--- TRY IT ---
Pick out the lines below that include the string "green".
(DATA PROVIDED begins)
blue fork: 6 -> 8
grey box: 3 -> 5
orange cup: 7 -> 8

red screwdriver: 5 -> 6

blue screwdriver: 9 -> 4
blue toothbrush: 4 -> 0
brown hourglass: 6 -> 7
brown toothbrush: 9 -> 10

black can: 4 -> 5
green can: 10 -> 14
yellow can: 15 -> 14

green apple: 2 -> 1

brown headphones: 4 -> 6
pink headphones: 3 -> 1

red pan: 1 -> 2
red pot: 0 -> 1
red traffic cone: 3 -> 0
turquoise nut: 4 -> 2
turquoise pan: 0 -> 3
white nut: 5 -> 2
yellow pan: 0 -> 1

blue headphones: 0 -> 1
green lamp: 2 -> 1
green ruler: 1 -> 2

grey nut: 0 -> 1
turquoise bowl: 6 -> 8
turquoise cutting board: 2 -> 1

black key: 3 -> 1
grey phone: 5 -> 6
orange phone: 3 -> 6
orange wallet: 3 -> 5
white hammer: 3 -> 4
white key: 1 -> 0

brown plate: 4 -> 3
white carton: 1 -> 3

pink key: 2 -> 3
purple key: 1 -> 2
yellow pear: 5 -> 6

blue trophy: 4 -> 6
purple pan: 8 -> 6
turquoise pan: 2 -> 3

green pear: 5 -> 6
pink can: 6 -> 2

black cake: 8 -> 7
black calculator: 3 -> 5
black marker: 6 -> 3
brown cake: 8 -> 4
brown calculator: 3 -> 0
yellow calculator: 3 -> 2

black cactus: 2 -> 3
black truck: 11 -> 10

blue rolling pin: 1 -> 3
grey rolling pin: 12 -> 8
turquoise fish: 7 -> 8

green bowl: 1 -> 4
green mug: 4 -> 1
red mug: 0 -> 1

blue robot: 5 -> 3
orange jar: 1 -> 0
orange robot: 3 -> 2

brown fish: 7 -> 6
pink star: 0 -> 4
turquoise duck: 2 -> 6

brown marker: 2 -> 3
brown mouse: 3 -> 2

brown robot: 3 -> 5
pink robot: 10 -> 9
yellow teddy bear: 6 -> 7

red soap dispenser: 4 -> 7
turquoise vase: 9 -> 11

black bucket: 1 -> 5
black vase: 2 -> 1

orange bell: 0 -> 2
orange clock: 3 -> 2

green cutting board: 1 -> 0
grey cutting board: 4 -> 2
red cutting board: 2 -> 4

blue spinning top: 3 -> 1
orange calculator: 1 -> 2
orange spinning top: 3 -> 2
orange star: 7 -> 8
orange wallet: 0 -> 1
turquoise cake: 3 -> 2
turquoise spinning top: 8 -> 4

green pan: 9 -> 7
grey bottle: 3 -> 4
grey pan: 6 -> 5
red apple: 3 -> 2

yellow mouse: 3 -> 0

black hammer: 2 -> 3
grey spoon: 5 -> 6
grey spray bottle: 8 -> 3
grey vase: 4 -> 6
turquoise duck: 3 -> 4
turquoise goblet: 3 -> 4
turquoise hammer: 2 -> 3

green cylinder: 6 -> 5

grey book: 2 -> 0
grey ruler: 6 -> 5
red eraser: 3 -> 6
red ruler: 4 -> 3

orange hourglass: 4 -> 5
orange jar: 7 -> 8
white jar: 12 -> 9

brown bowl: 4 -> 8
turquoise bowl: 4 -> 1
(DATA PROVIDED ends)
--- RESULT FOR THIS EXERCISE ---
green can: 10 -> 14
green apple: 2 -> 1
green lamp: 2 -> 1
green ruler: 1 -> 2
green pear: 5 -> 6
green bowl: 1 -> 4
green mug: 4 -> 1
green cutting board: 1 -> 0
green pan: 9 -> 7
green cylinder: 6 -> 5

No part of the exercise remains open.